§ **REQUIRED ACTION**
The expected output is every entry below, exact in every character.

(Records contained in a dataset)
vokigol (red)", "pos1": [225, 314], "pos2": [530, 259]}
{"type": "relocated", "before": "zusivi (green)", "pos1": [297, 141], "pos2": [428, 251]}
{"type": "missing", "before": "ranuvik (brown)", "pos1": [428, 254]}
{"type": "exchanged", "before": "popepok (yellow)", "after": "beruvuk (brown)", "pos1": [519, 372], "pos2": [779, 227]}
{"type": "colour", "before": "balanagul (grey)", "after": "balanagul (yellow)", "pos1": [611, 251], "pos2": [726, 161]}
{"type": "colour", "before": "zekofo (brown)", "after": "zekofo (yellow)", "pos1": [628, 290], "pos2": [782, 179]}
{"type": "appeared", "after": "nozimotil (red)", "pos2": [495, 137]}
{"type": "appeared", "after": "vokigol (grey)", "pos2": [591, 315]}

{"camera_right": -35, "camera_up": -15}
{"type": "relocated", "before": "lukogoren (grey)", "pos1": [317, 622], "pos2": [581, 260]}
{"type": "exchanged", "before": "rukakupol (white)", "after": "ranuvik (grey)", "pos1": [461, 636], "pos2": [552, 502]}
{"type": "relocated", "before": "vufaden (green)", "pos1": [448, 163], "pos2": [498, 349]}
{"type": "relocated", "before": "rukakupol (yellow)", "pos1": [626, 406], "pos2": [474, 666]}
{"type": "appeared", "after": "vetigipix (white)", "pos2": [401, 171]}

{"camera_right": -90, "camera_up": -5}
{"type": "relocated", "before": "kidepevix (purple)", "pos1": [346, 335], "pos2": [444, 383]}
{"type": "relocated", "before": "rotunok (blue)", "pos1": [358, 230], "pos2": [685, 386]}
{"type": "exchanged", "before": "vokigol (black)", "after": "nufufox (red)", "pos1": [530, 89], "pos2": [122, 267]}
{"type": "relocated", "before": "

§ **EXERCISE RESPONSE**
vokigol (red)", "pos1": [225, 314], "pos2": [530, 259]}
{"type": "relocated", "before": "zusivi (green)", "pos1": [297, 141], "pos2": [428, 251]}
{"type": "missing", "before": "ranuvik (brown)", "pos1": [428, 254]}
{"type": "exchanged", "before": "popepok (yellow)", "after": "beruvuk (brown)", "pos1": [519, 372], "pos2": [779, 227]}
{"type": "colour", "before": "balanagul (grey)", "after": "balanagul (yellow)", "pos1": [611, 251], "pos2": [726, 161]}
{"type": "colour", "before": "zekofo (brown)", "after": "zekofo (yellow)", "pos1": [628, 290], "pos2": [782, 179]}
{"type": "appeared", "after": "nozimotil (red)", "pos2": [495, 137]}
{"type": "appeared", "after": "vokigol (grey)", "pos2": [591, 315]}

{"camera_right": -35, "camera_up": -15}
{"type": "relocated", "before": "lukogoren (grey)", "pos1": [317, 622], "pos2": [581, 260]}
{"type": "exchanged", "before": "rukakupol (white)", "after": "ranuvik (grey)", "pos1": [461, 636], "pos2": [552, 502]}
{"type": "relocated", "before": "vufaden (green)", "pos1": [448, 163], "pos2": [498, 349]}
{"type": "relocated", "before": "rukakupol (yellow)", "pos1": [626, 406], "pos2": [474, 666]}
{"type": "appeared", "after": "vetigipix (white)", "pos2": [401, 171]}

{"camera_right": -90, "camera_up": -5}
{"type": "relocated", "before": "kidepevix (purple)", "pos1": [346, 335], "pos2": [444, 383]}
{"type": "relocated", "before": "rotunok (blue)", "pos1": [358, 230], "pos2": [685, 386]}
{"type": "exchanged", "before": "vokigol (black)", "after": "nufufox (red)", "pos1": [530, 89], "pos2": [122, 267]}
{"type": "relocated", "before": "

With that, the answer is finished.